> _DIRECTIONS FOR THIS TASK_
Please filter the data below down to the lines holding the string "move".

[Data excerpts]
════════════════════
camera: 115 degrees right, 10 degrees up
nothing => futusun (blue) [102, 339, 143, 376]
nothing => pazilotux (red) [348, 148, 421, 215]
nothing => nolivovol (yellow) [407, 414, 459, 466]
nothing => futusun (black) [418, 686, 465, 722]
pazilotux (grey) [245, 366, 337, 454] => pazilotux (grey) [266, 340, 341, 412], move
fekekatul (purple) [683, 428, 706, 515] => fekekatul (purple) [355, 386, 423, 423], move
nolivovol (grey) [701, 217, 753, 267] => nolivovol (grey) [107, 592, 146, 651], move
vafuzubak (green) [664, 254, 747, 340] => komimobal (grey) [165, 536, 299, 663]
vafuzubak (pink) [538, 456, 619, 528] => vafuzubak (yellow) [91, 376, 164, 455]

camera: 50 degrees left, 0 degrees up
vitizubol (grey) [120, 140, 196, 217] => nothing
════════════════════
> _FINISHED TASK_
pazilotux (grey) [245, 366, 337, 454] => pazilotux (grey) [266, 340, 341, 412], move
fekekatul (purple) [683, 428, 706, 515] => fekekatul (purple) [355, 386, 423, 423], move
nolivovol (grey) [701, 217, 753, 267] => nolivovol (grey) [107, 592, 146, 651], move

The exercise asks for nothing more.